- TASK TO CARRY OUT: An exact transcription of the listing, without its images, is what the answer must contain.

- DATA EXTRACT:
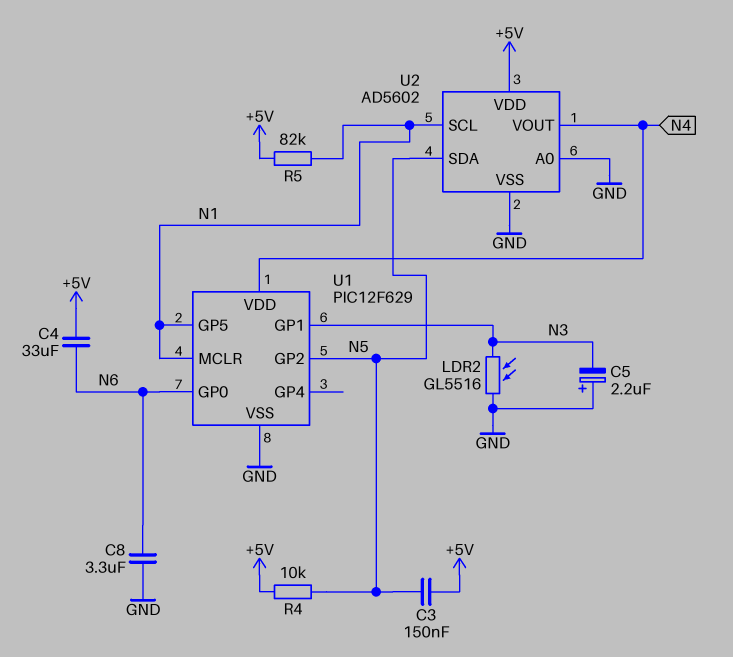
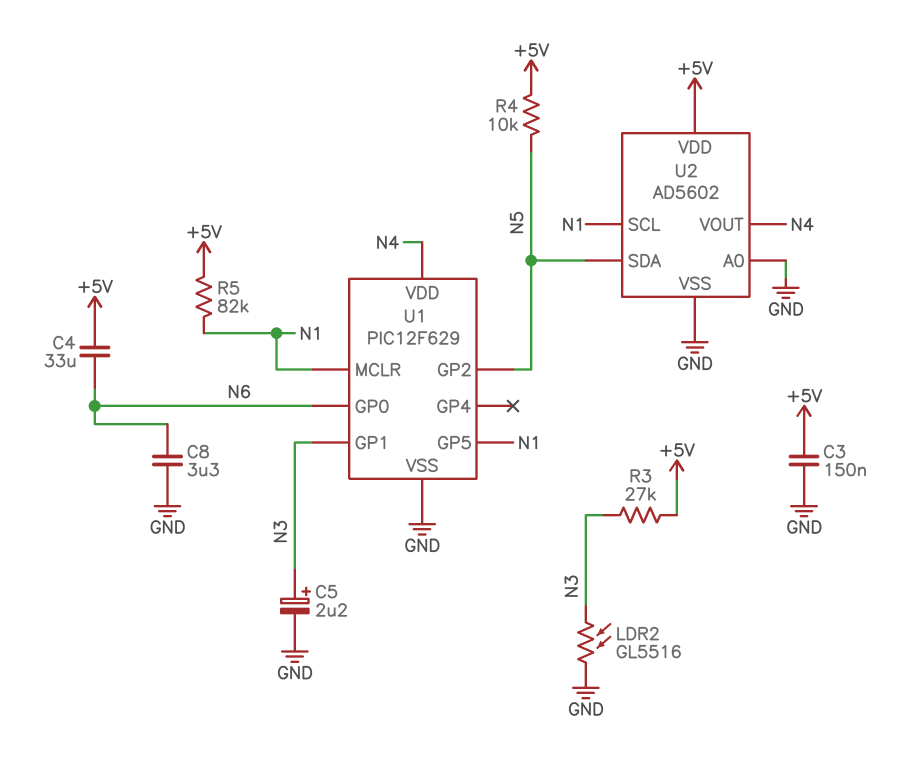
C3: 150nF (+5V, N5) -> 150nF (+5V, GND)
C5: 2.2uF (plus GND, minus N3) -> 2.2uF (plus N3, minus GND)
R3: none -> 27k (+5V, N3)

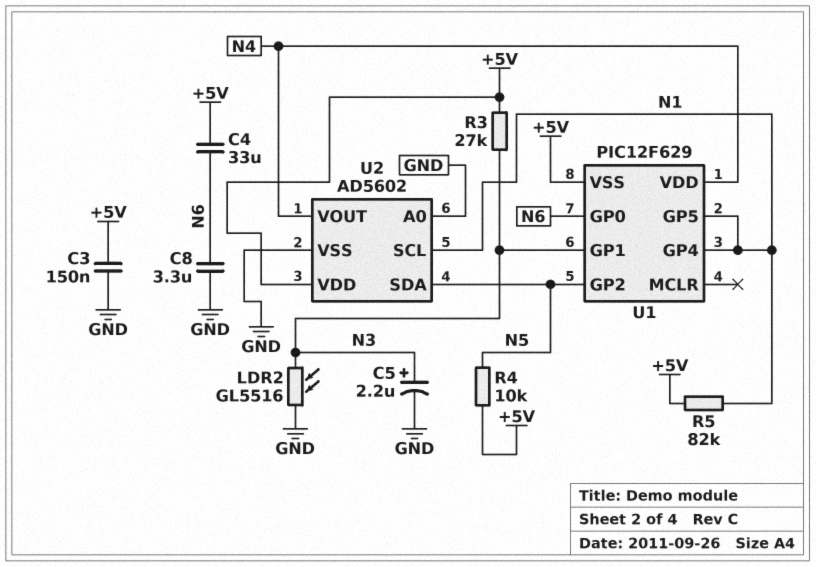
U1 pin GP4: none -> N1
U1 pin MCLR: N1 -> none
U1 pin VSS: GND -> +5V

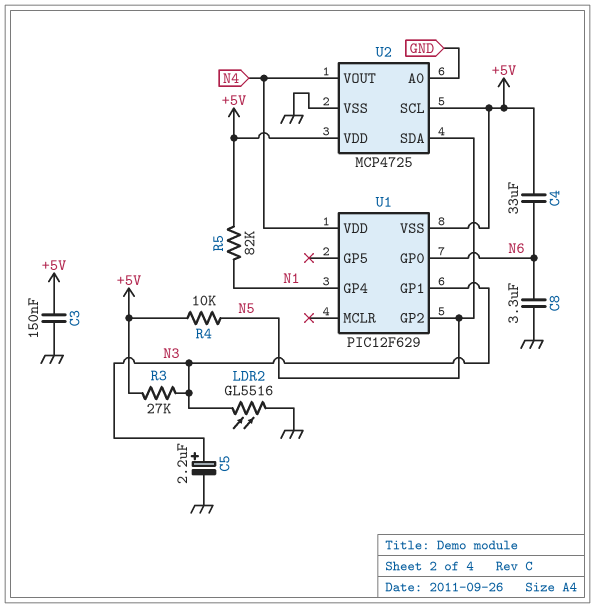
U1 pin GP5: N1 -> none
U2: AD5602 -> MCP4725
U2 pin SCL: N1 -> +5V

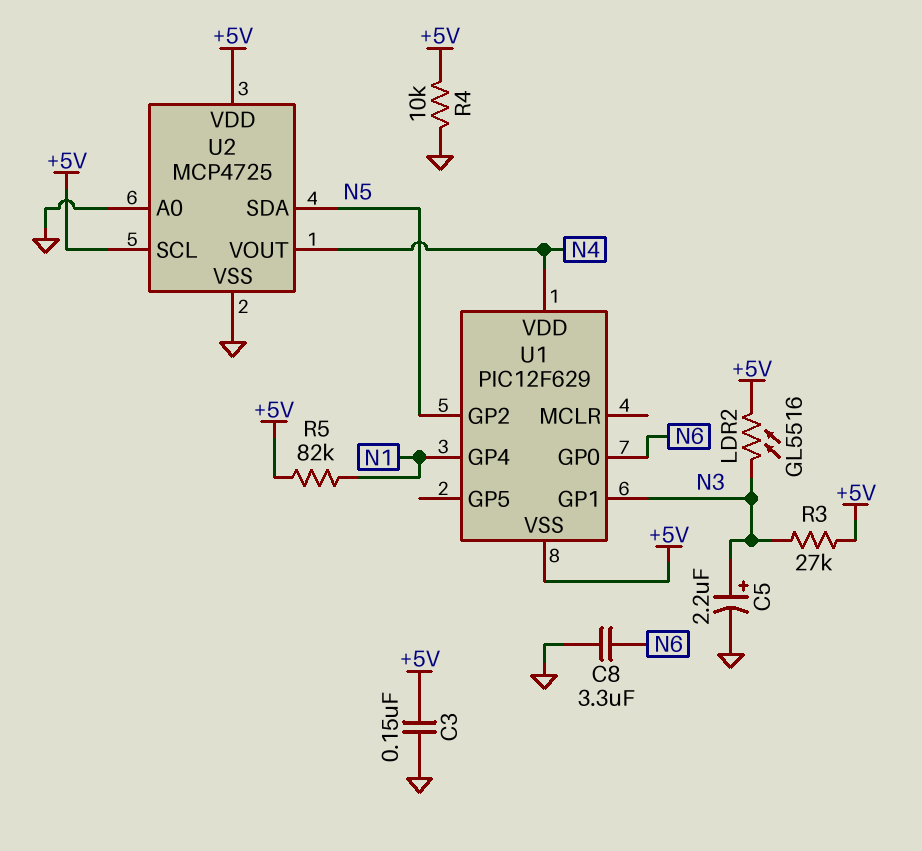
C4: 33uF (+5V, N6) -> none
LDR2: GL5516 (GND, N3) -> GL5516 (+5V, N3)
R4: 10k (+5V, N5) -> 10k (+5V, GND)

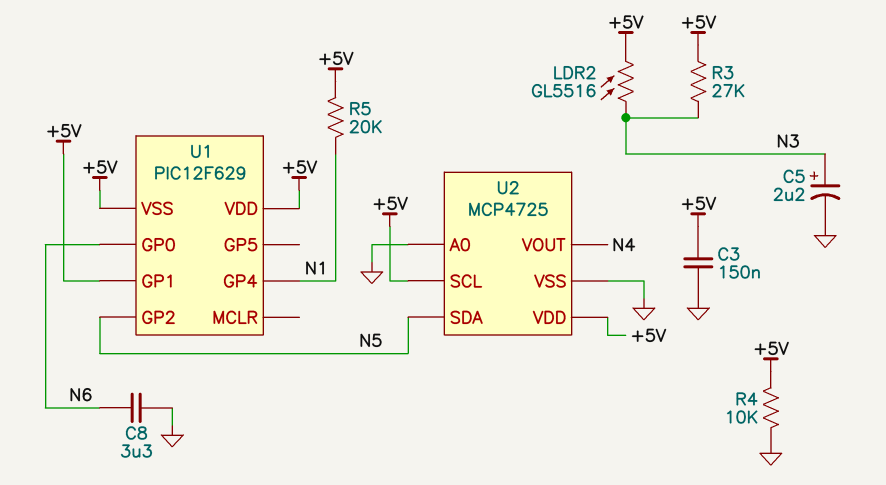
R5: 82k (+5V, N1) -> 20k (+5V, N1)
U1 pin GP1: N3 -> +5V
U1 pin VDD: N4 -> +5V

- RESPONSE TO THE EXERCISE:
C3: 150nF (+5V, N5) -> 150nF (+5V, GND)
C5: 2.2uF (plus GND, minus N3) -> 2.2uF (plus N3, minus GND)
R3: none -> 27k (+5V, N3)

U1 pin GP4: none -> N1
U1 pin MCLR: N1 -> none
U1 pin VSS: GND -> +5V

U1 pin GP5: N1 -> none
U2: AD5602 -> MCP4725
U2 pin SCL: N1 -> +5V

C4: 33uF (+5V, N6) -> none
LDR2: GL5516 (GND, N3) -> GL5516 (+5V, N3)
R4: 10k (+5V, N5) -> 10k (+5V, GND)

R5: 82k (+5V, N1) -> 20k (+5V, N1)
U1 pin GP1: N3 -> +5V
U1 pin VDD: N4 -> +5V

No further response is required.